== MATERIAL FOR THE TASK
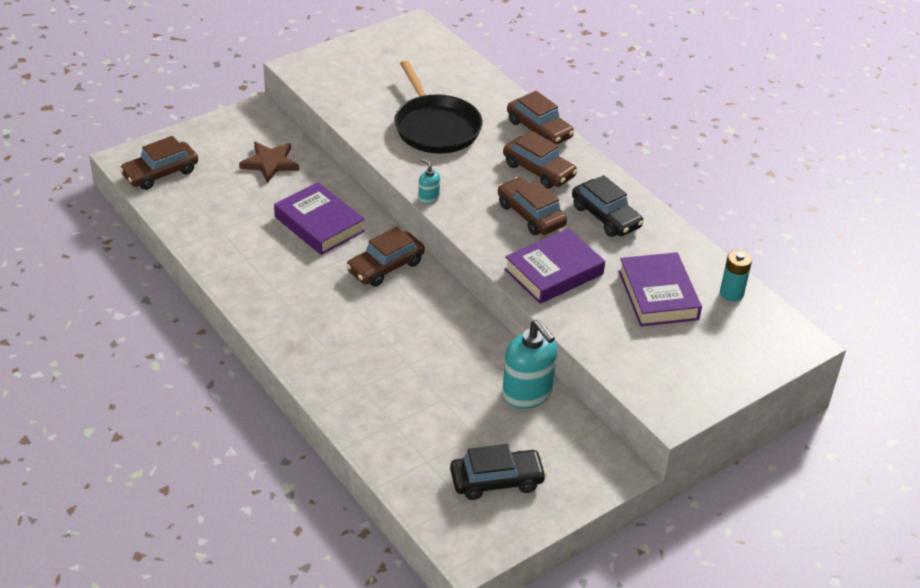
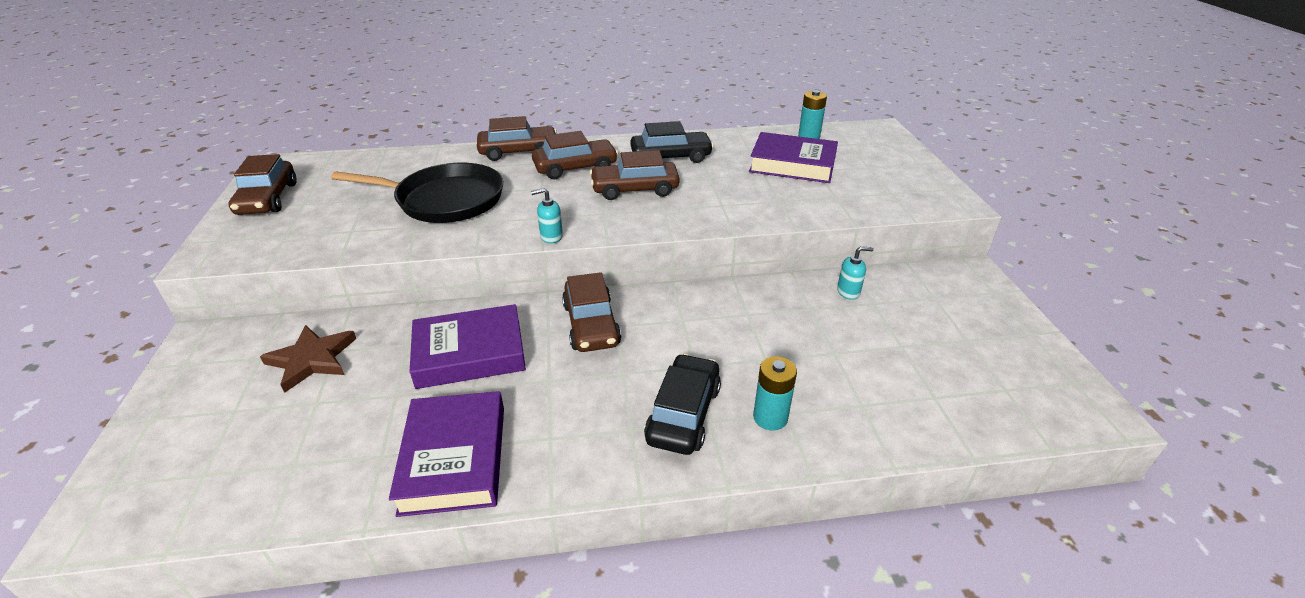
camera: 60 degrees left, 5 degrees down
brown car [119,136,198,190] -> brown car moved to [228,154,297,215]
black car [450,444,547,500] -> black car moved to [644,354,721,455]
turquoise soap dispenser [502,319,557,409] -> turquoise soap dispenser [837,246,874,300], size x0.47
purple book [504,228,605,304] -> purple book moved to [389,391,504,517]
none -> turquoise battery [753,356,797,431]

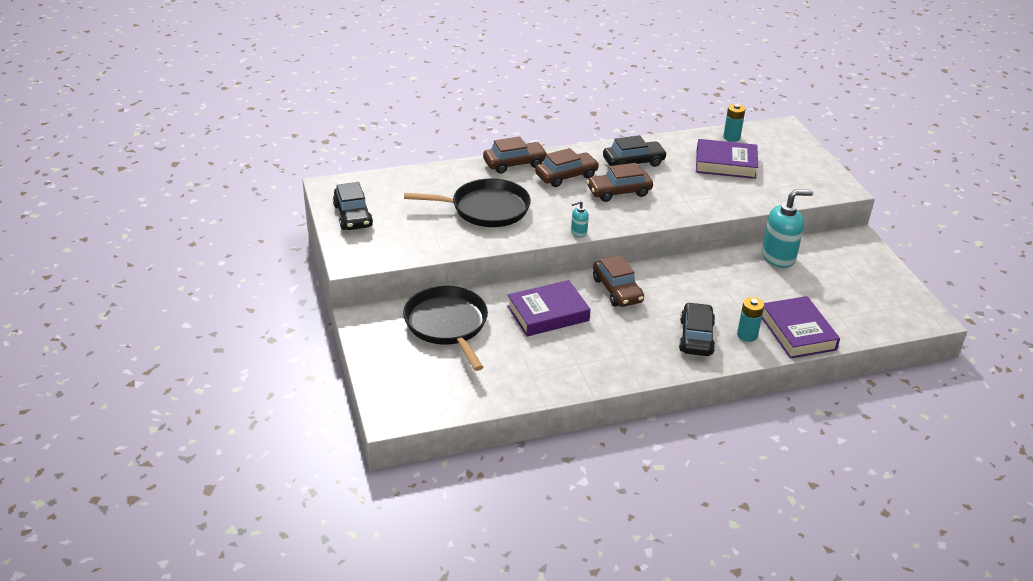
camera: 10 degrees left, 0 degrees up
brown car [228,154,297,215] -> black car [333,182,373,230]
brown star [260,325,356,393] -> black pan [403,286,488,371]
purple book [389,391,504,517] -> purple book moved to [762,296,840,359]
turquoise soap dispenser [837,246,874,300] -> turquoise soap dispenser [762,190,813,268], size x2.14

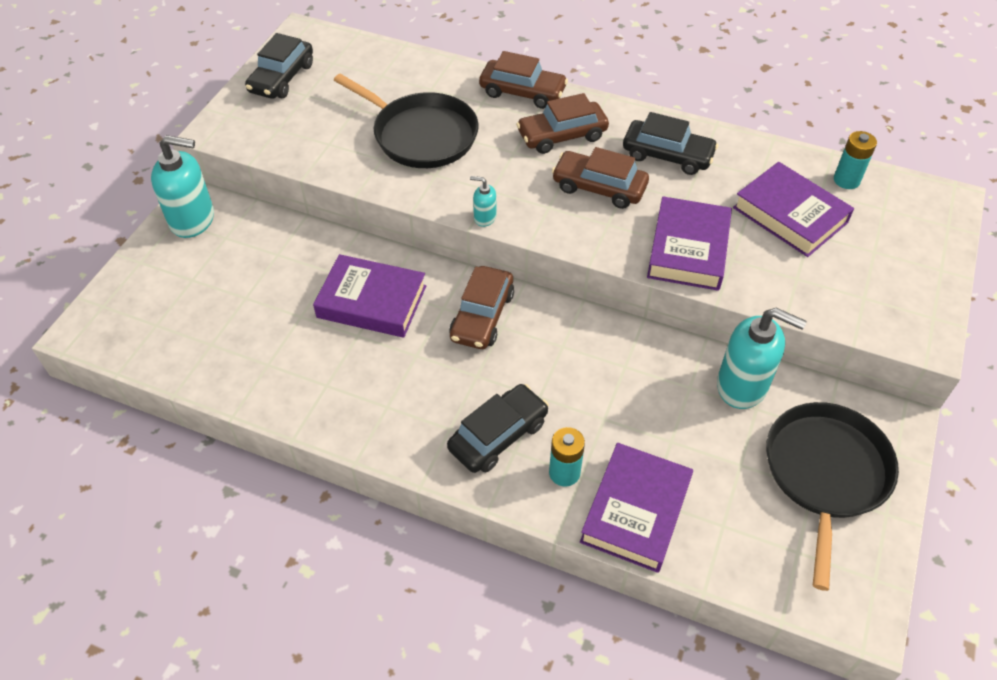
camera: 40 degrees right, 15 degrees up
black pan [403,286,488,371] -> black pan moved to [766,402,899,591]
brown car [535,148,599,187] -> brown car turned 150 degrees clockwise [516,93,609,154]
none -> turquoise soap dispenser [151,135,214,238]
none -> purple book [647,197,732,291]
====
Your copy should consist solely of the lines from the line containing "brown star [260,325,356,393]" through the last line of the records above, reproduced exactly, with the pictures left out.

brown star [260,325,356,393] -> black pan [403,286,488,371]
purple book [389,391,504,517] -> purple book moved to [762,296,840,359]
turquoise soap dispenser [837,246,874,300] -> turquoise soap dispenser [762,190,813,268], size x2.14

camera: 40 degrees right, 15 degrees up
black pan [403,286,488,371] -> black pan moved to [766,402,899,591]
brown car [535,148,599,187] -> brown car turned 150 degrees clockwise [516,93,609,154]
none -> turquoise soap dispenser [151,135,214,238]
none -> purple book [647,197,732,291]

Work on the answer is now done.